━━━ Provided data

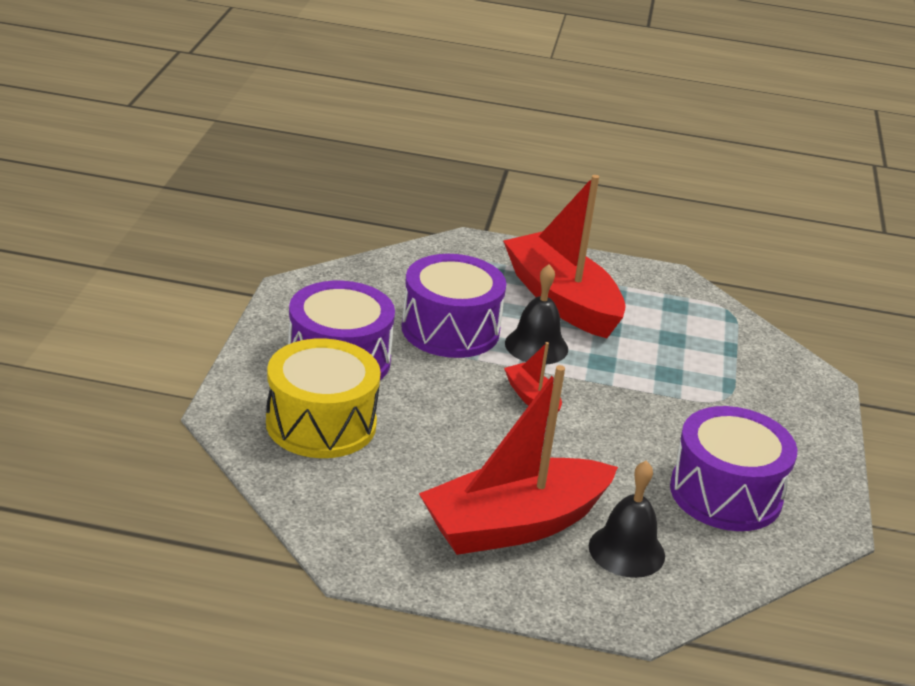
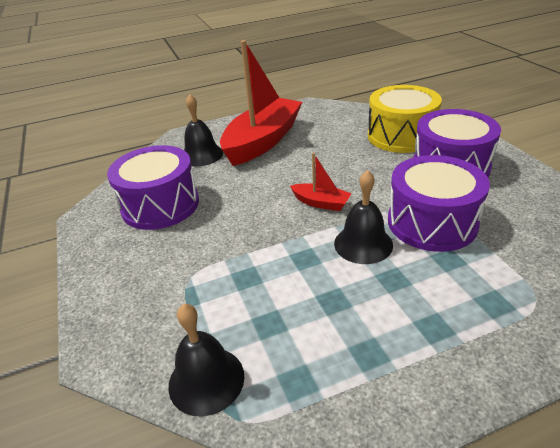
camera: 155 degrees right, 5 degrees up
(561, 300) = (401, 308): red boat -> none
(740, 333) = (206, 380): none -> black bell

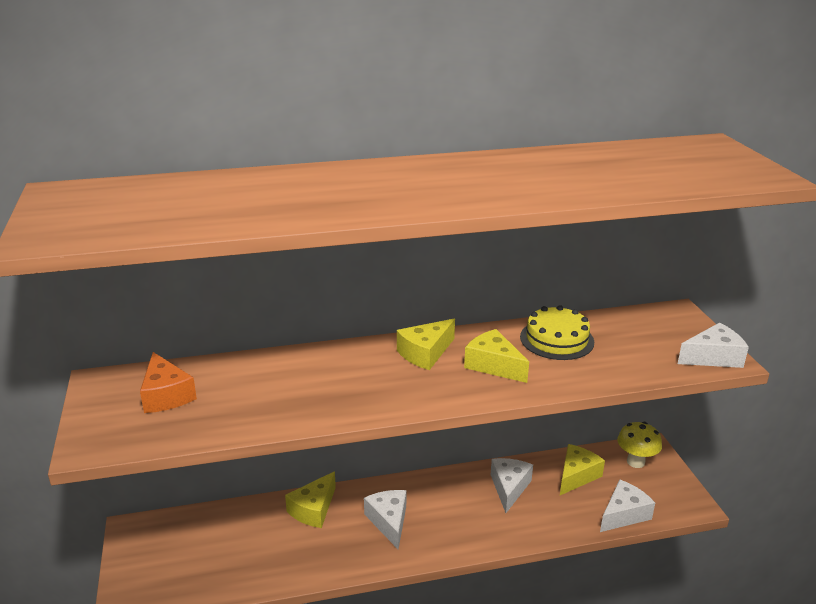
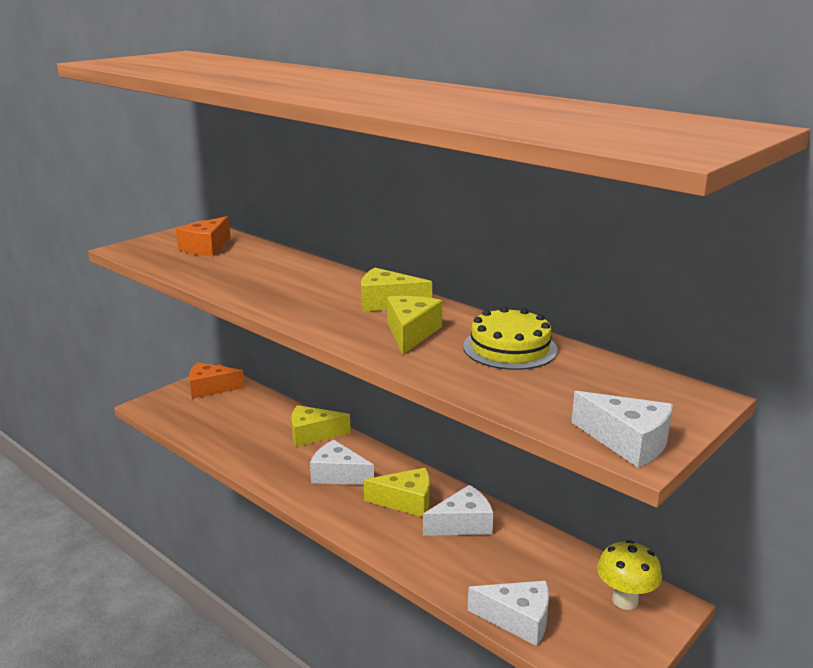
camera: 55 degrees right, 5 degrees down
(151, 542) = (210, 388): none -> orange cheese
(389, 521) = (338, 475): white cheese -> white cheese turned 105 degrees counterclockwise
(576, 476) = (539, 562): yellow cheese -> yellow cheese (406, 501)

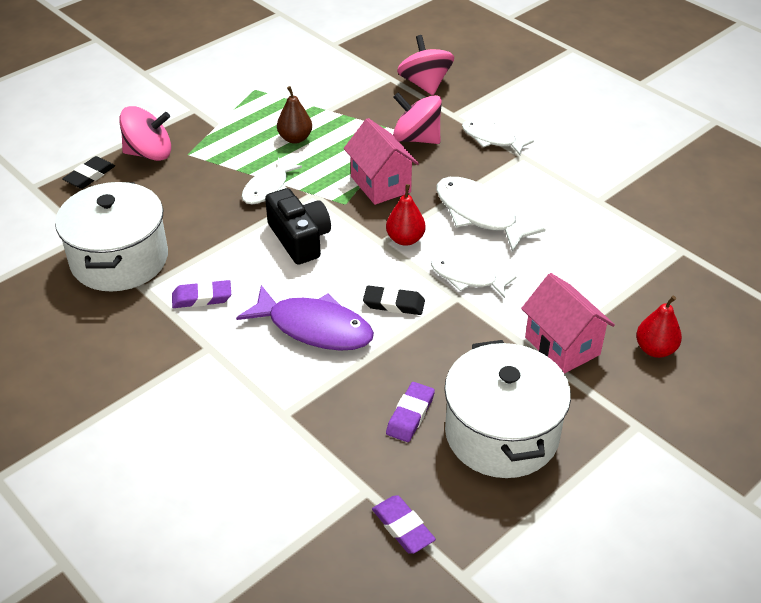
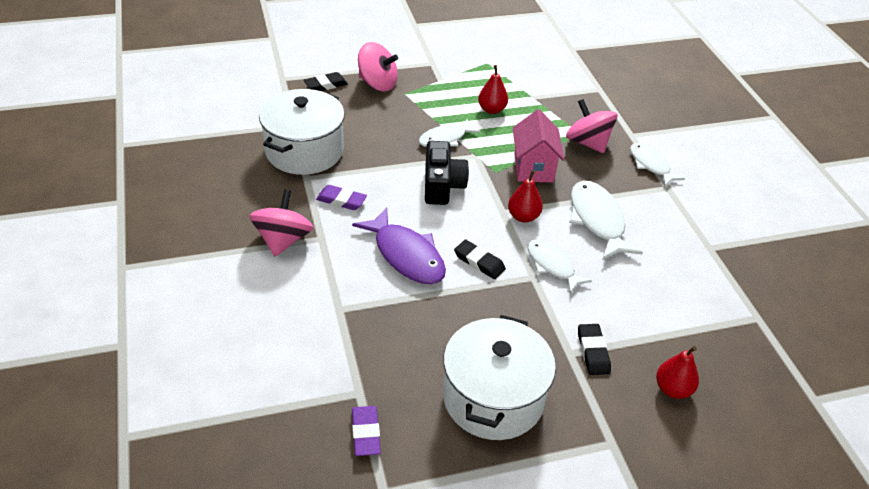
camera: 25 degrees right, 0 degrees up
(295, 138) = (492, 110): brown pear -> red pear
(410, 415) = (432, 351): purple eraser -> none
(425, 84) = (625, 103): pink spinning top -> pink spinning top (283, 240)
(562, 346) = (593, 352): pink house -> black eraser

━━━━━━

## Work request
If a record holds a picture, drop the picture and reproduce everything else exactly.

## Answer space
camera: 155 degrees right, 5 degrees up
(561, 300) = (401, 308): red boat -> none
(740, 333) = (206, 380): none -> black bell

camera: 55 degrees right, 5 degrees down
(151, 542) = (210, 388): none -> orange cheese
(389, 521) = (338, 475): white cheese -> white cheese turned 105 degrees counterclockwise
(576, 476) = (539, 562): yellow cheese -> yellow cheese (406, 501)

camera: 25 degrees right, 0 degrees up
(295, 138) = (492, 110): brown pear -> red pear
(410, 415) = (432, 351): purple eraser -> none
(425, 84) = (625, 103): pink spinning top -> pink spinning top (283, 240)
(562, 346) = (593, 352): pink house -> black eraser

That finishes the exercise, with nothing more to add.